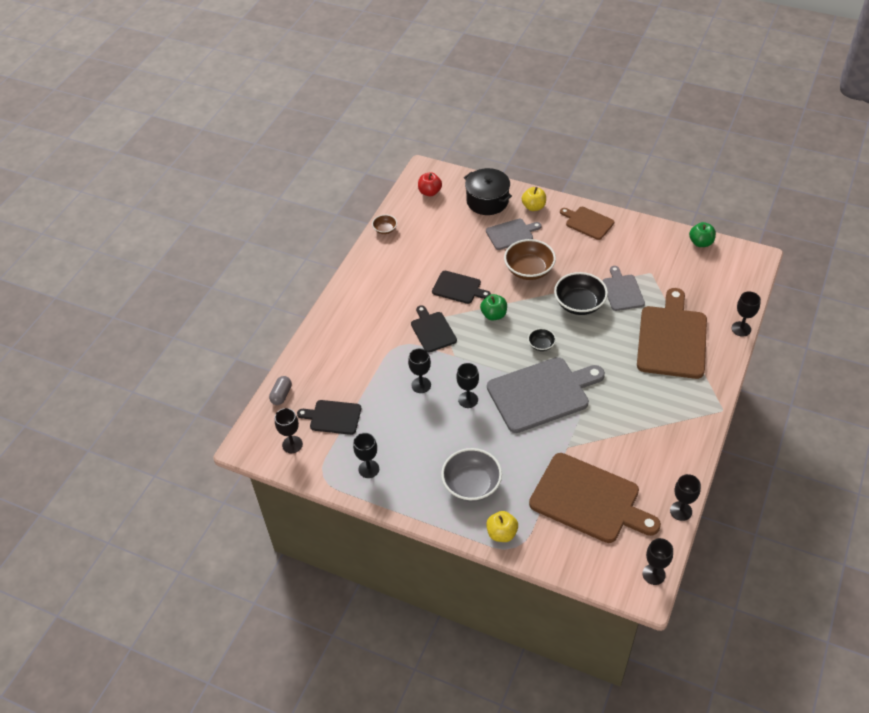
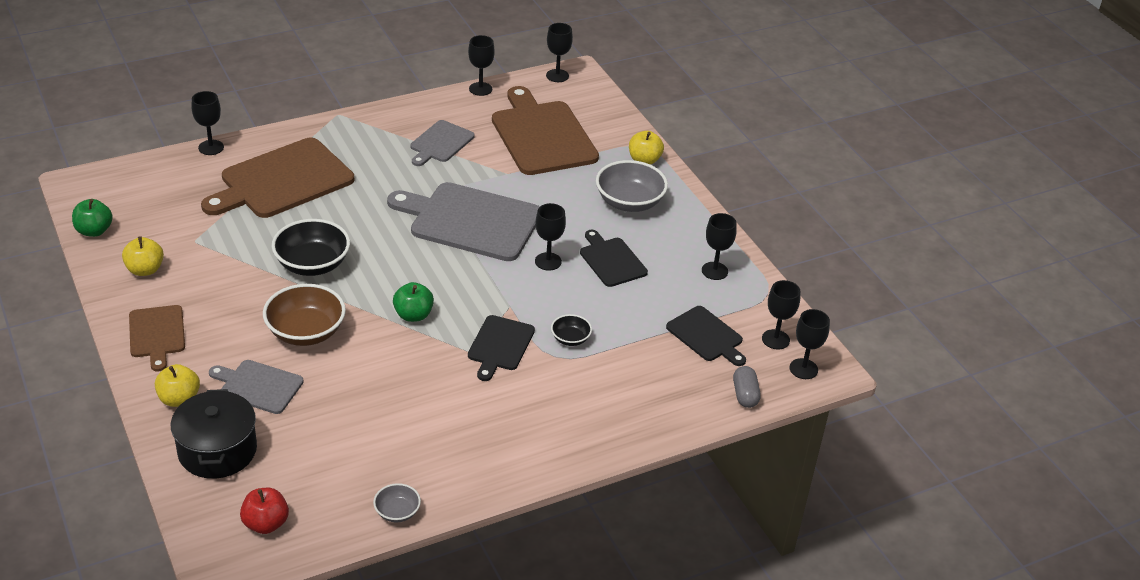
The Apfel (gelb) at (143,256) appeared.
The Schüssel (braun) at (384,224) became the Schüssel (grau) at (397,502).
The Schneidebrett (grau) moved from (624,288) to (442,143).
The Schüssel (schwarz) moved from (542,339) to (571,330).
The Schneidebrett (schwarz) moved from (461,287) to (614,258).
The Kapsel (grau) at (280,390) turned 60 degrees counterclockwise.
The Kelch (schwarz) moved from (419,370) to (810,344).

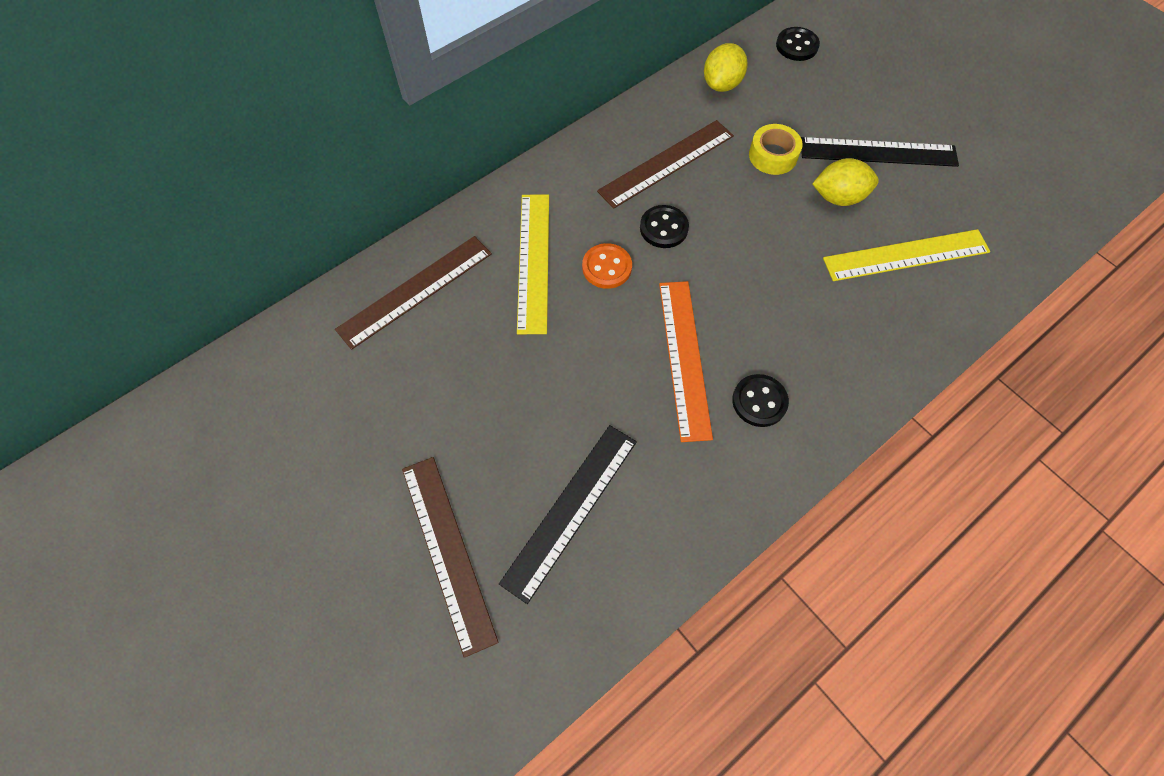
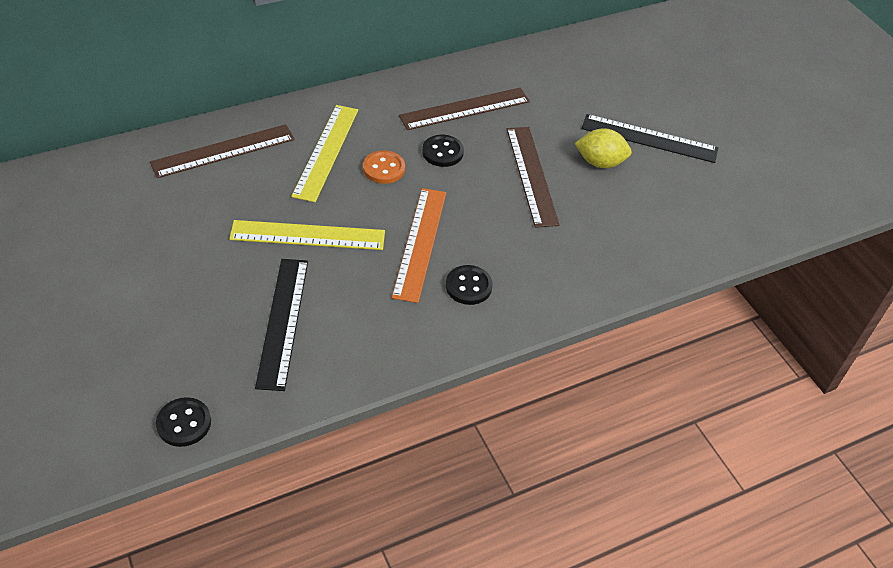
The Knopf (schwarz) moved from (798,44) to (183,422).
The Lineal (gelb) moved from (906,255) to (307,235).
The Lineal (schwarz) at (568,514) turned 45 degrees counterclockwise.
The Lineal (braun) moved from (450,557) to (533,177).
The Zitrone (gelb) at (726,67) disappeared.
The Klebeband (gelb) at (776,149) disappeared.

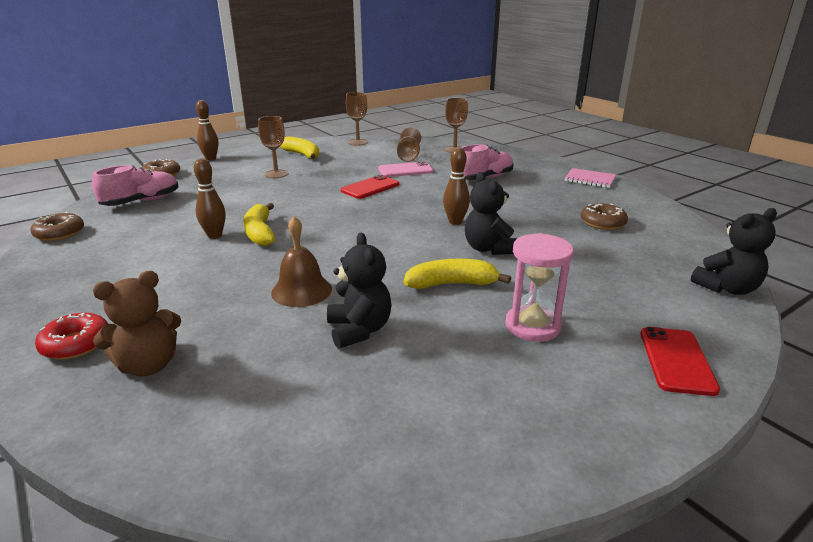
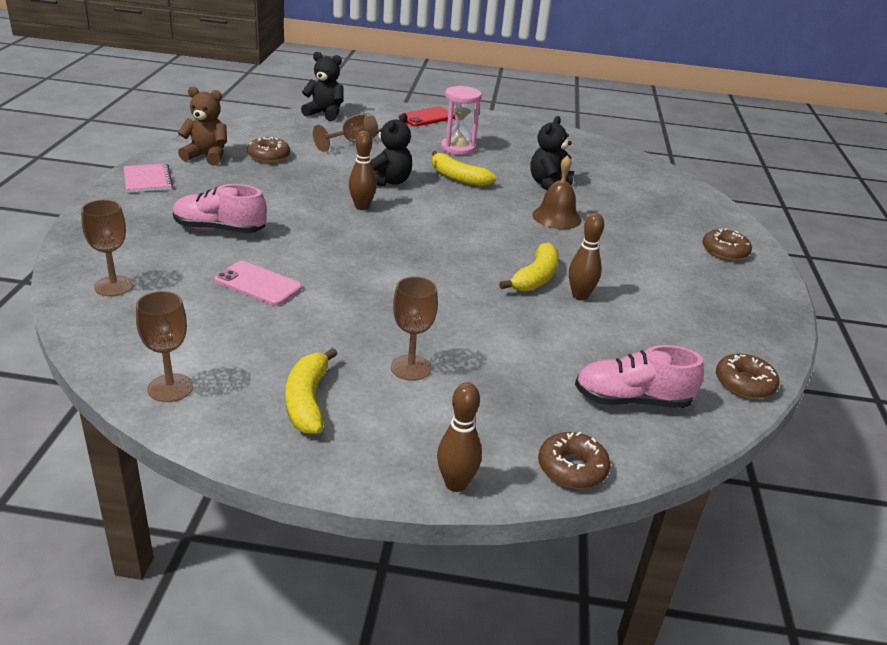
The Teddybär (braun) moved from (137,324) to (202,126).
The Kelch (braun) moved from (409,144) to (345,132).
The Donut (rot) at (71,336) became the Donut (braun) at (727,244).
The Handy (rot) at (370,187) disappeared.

---

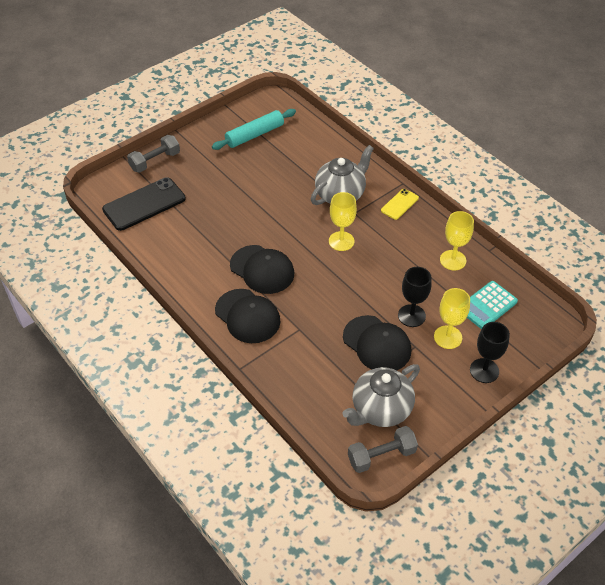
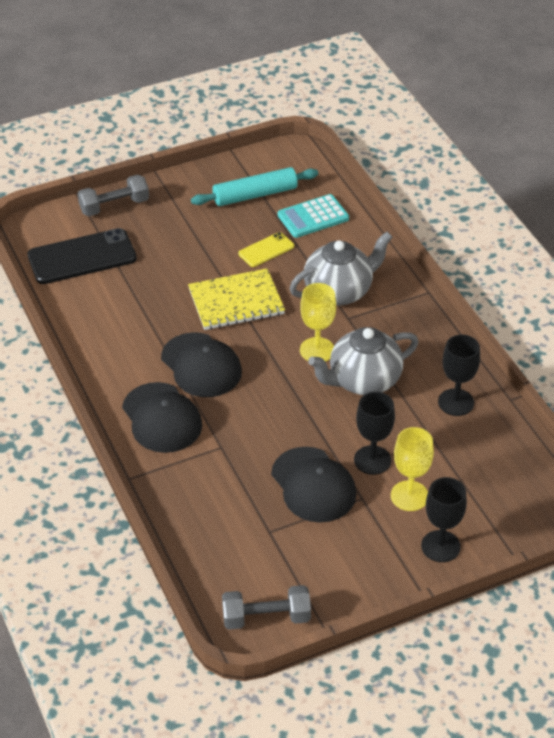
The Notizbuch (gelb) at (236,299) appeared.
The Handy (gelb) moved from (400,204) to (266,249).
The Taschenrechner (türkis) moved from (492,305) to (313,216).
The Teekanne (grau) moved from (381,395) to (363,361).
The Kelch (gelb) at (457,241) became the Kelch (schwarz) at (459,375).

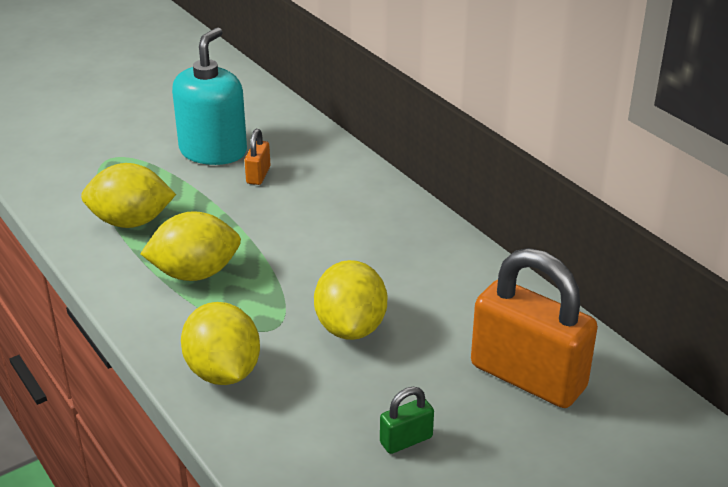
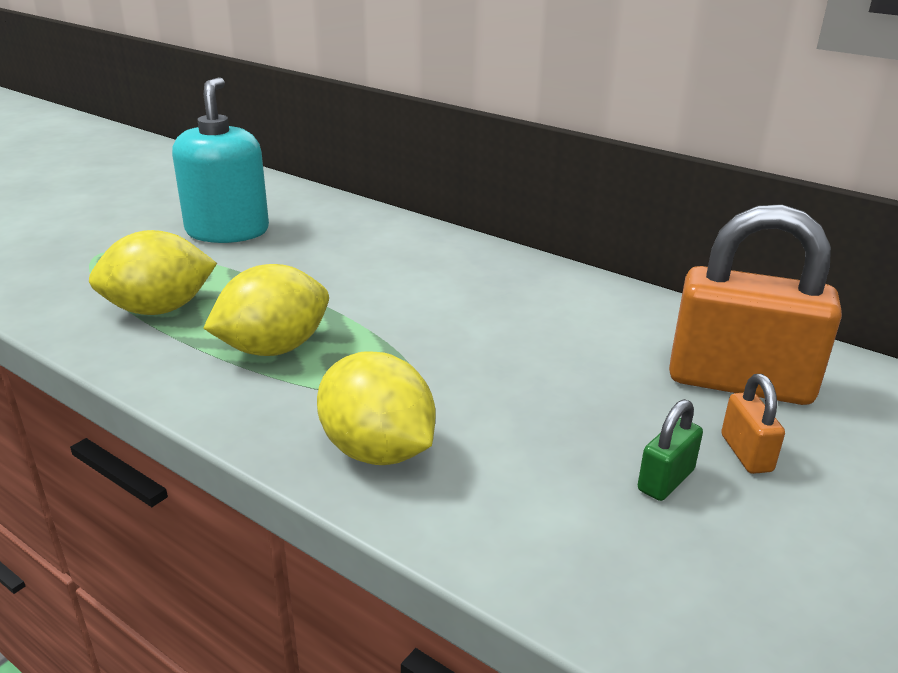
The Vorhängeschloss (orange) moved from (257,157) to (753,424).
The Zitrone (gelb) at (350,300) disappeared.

• **ABOUT THIS TASK**
Nothing should appear in the answer except the lines above from the line with "The Schüssel (braun)" through the line with "The Kapsel (grau)", both included, written out exactly.

• **THE ANSWER**
The Schüssel (braun) at (384,224) became the Schüssel (grau) at (397,502).
The Schneidebrett (grau) moved from (624,288) to (442,143).
The Schüssel (schwarz) moved from (542,339) to (571,330).
The Schneidebrett (schwarz) moved from (461,287) to (614,258).
The Kapsel (grau) at (280,390) turned 60 degrees counterclockwise.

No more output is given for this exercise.